- [Supplied information]
----
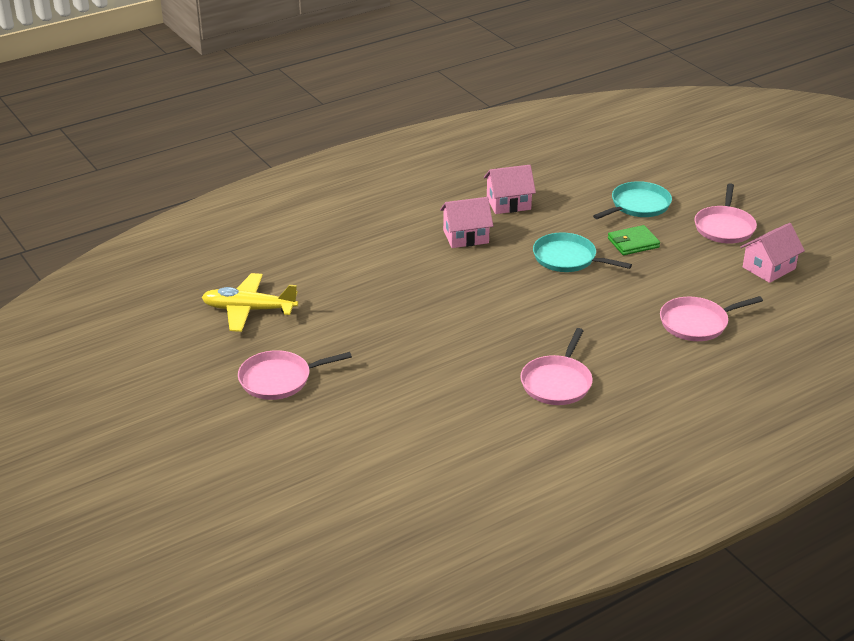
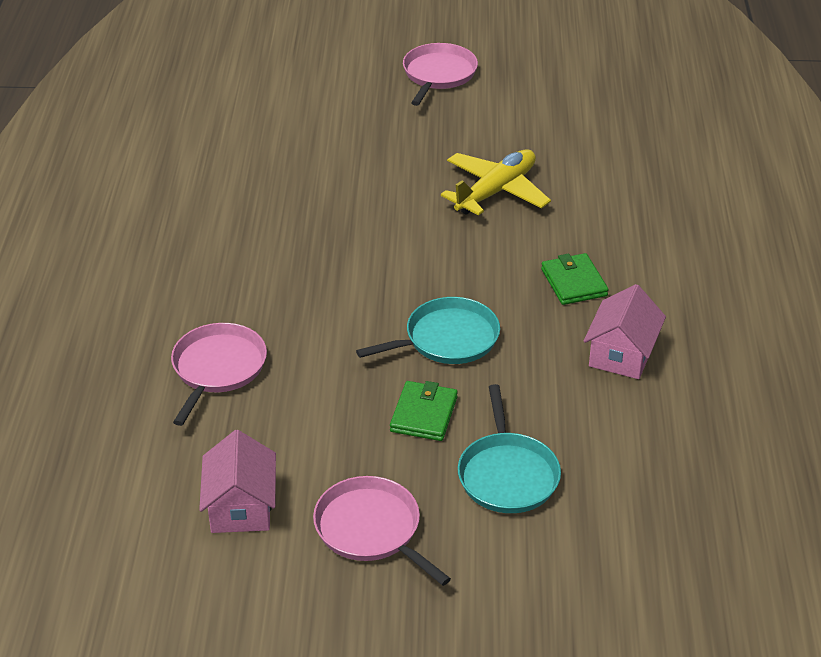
camera: 125 degrees right, 5 degrees up
(249, 310) = (568, 93): yellow plane -> yellow plane (496, 191)
(466, 236) = (574, 282): pink house -> green wallet
(557, 382) = (247, 219): pink pan -> none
----
- [Exercise requirements] Look through the listing and extract every line with "pink" in it.

- [Response to the exercise]
(466, 236) = (574, 282): pink house -> green wallet
(557, 382) = (247, 219): pink pan -> none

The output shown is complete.